TASK DIRECTIONS: Only one stretch of the listing below is wanted: every line from the first to the line containing "white brick F5:F8", set down exactly.

EXERCISE INPUT:
◇ ◇ ◇
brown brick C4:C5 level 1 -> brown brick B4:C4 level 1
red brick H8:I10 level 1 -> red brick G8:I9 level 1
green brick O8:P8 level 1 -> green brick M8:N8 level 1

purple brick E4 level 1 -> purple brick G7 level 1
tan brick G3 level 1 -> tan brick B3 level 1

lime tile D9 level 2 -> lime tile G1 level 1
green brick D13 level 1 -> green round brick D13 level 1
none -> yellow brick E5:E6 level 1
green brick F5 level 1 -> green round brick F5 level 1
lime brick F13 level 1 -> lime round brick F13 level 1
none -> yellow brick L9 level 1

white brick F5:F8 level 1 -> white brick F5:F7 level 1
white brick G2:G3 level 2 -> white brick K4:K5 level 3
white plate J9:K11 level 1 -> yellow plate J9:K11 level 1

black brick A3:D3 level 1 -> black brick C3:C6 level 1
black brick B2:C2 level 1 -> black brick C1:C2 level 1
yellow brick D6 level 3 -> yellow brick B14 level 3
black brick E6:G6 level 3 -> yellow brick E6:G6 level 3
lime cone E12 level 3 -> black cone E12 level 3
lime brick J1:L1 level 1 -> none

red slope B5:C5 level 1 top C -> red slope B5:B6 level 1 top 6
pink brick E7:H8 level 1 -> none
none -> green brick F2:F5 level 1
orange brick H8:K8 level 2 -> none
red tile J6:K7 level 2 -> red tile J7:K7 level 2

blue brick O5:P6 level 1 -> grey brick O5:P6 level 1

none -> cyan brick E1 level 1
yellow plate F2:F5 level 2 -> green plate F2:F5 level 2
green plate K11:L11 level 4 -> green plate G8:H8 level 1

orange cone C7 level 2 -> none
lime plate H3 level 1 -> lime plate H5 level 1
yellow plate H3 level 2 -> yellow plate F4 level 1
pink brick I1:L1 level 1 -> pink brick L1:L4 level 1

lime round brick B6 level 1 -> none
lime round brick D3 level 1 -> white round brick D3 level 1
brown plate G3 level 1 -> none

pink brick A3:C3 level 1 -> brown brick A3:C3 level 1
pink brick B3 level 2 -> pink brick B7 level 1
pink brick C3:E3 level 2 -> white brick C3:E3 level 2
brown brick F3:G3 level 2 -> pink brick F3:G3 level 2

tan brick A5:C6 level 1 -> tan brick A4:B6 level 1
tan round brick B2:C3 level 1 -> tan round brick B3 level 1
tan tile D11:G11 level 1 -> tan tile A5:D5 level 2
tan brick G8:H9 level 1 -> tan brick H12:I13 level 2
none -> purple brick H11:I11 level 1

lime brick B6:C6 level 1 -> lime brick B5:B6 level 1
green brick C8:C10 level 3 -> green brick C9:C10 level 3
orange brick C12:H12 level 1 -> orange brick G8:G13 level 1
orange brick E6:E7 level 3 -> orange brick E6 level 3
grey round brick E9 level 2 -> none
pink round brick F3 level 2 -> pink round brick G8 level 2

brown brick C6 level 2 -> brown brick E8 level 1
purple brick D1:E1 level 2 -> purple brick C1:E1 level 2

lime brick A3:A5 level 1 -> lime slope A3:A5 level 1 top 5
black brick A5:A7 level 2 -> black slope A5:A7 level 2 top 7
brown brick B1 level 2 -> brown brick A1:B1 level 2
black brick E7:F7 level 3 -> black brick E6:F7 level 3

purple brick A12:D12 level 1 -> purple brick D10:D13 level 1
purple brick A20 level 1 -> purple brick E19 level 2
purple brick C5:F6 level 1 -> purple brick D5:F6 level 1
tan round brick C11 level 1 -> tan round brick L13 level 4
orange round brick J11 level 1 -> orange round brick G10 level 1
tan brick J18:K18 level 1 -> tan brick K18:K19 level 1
◇ ◇ ◇
RESULT OF THE TASK:
brown brick C4:C5 level 1 -> brown brick B4:C4 level 1
red brick H8:I10 level 1 -> red brick G8:I9 level 1
green brick O8:P8 level 1 -> green brick M8:N8 level 1

purple brick E4 level 1 -> purple brick G7 level 1
tan brick G3 level 1 -> tan brick B3 level 1

lime tile D9 level 2 -> lime tile G1 level 1
green brick D13 level 1 -> green round brick D13 level 1
none -> yellow brick E5:E6 level 1
green brick F5 level 1 -> green round brick F5 level 1
lime brick F13 level 1 -> lime round brick F13 level 1
none -> yellow brick L9 level 1

white brick F5:F8 level 1 -> white brick F5:F7 level 1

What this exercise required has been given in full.